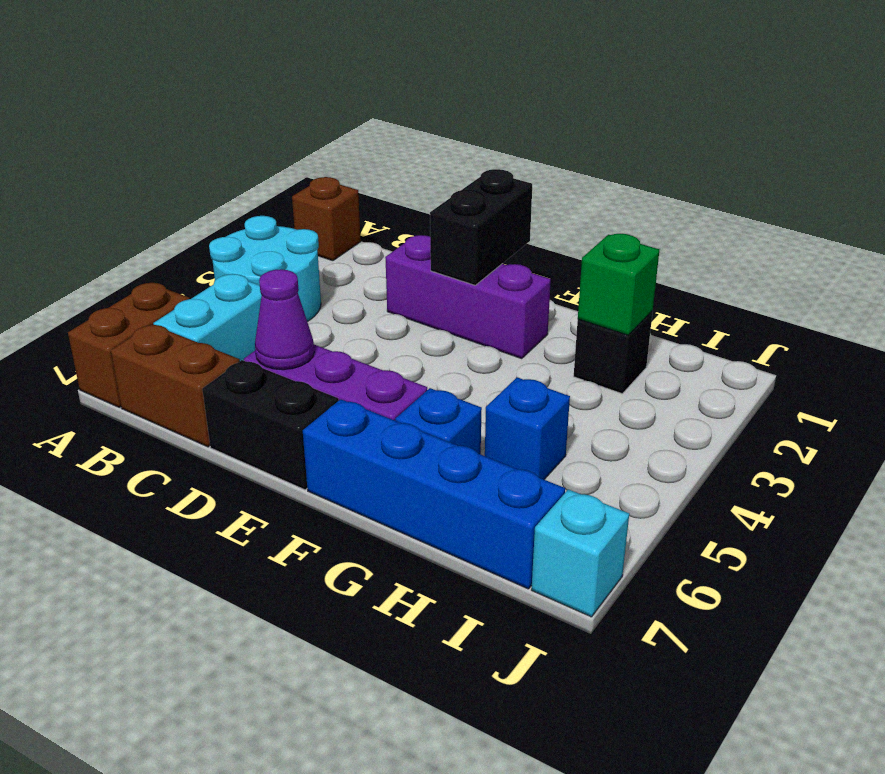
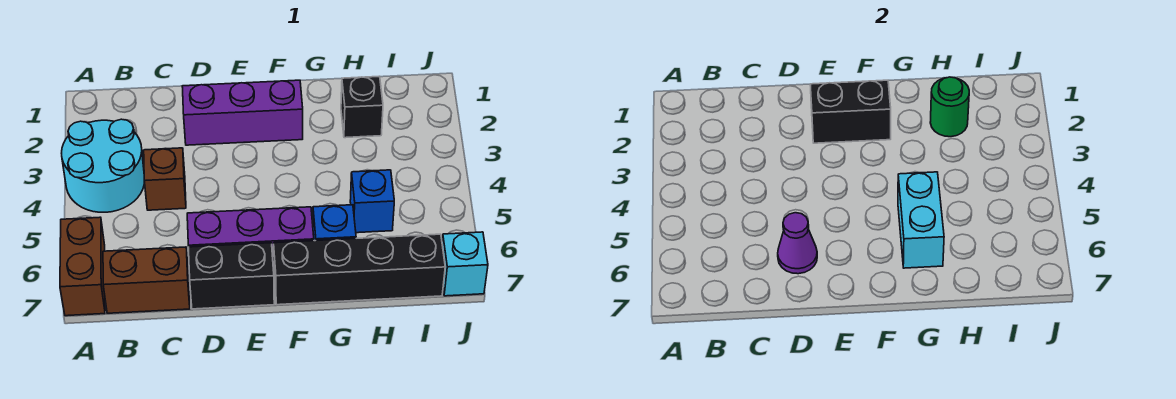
brown brick A1 level 1 -> brown brick C4 level 1
cyan brick B5:B6 level 1 -> cyan brick G5:G6 level 2
black brick E1:E2 level 2 -> black brick E2:F2 level 2
blue brick F7:I7 level 1 -> black brick F7:I7 level 1
green brick H2 level 2 -> green round brick H2 level 2

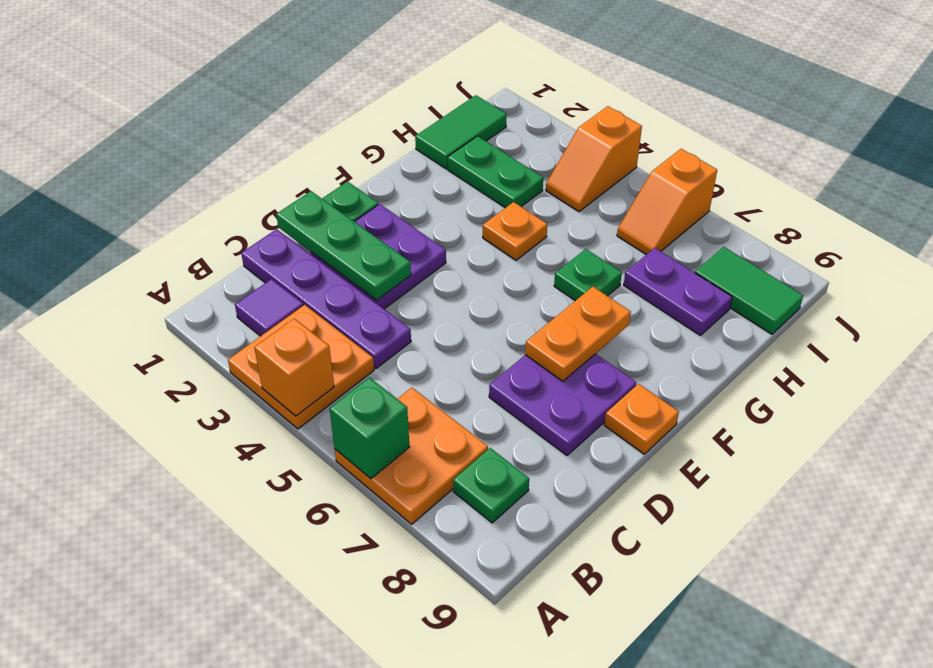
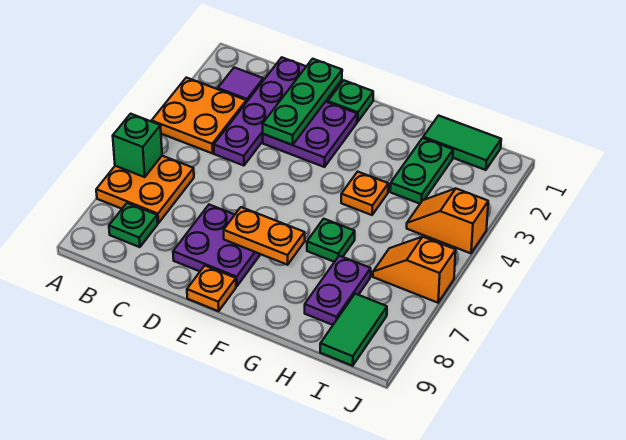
orange brick A4 level 2 -> none

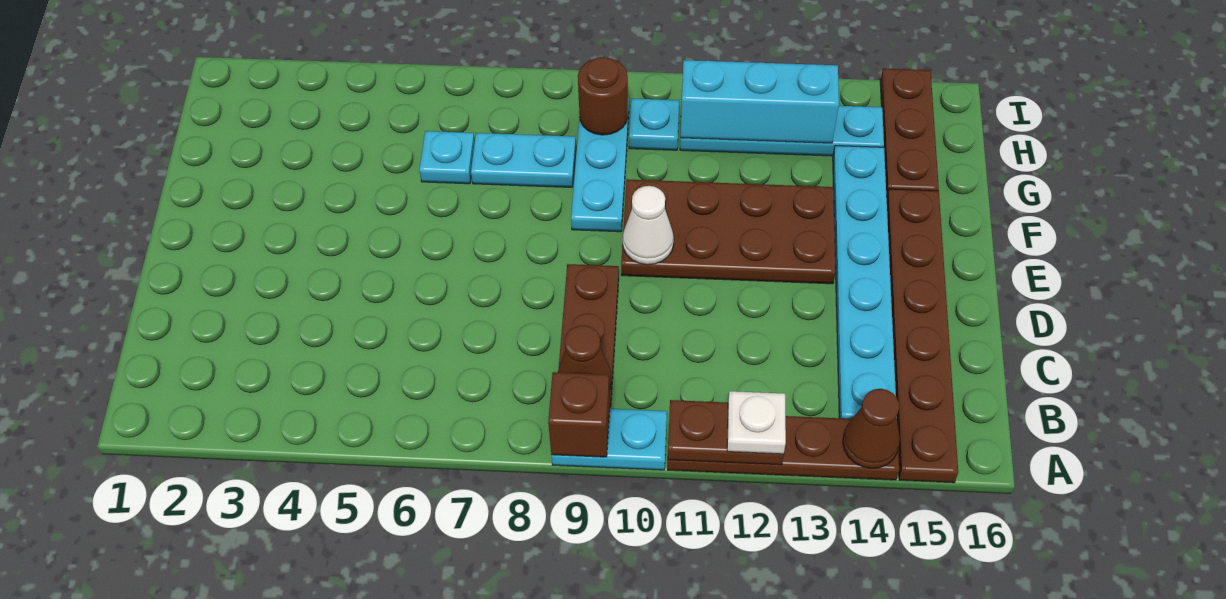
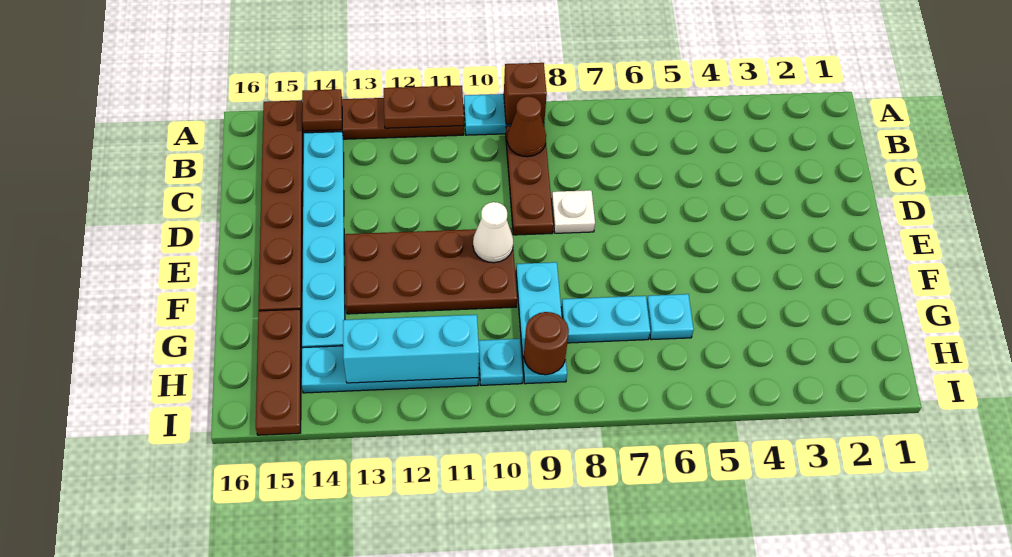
white plate A12 level 3 -> white plate D8 level 1
brown cone A14 level 2 -> brown plate A14 level 2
:::
▸ **Assignment**
Transcribe exactly the line that contains "green brick H2" and each line after it through the end of the listing. Leave out the pictures.

▸ **Exercise response**
green brick H2 level 2 -> green round brick H2 level 2

orange brick A4 level 2 -> none

white plate A12 level 3 -> white plate D8 level 1
brown cone A14 level 2 -> brown plate A14 level 2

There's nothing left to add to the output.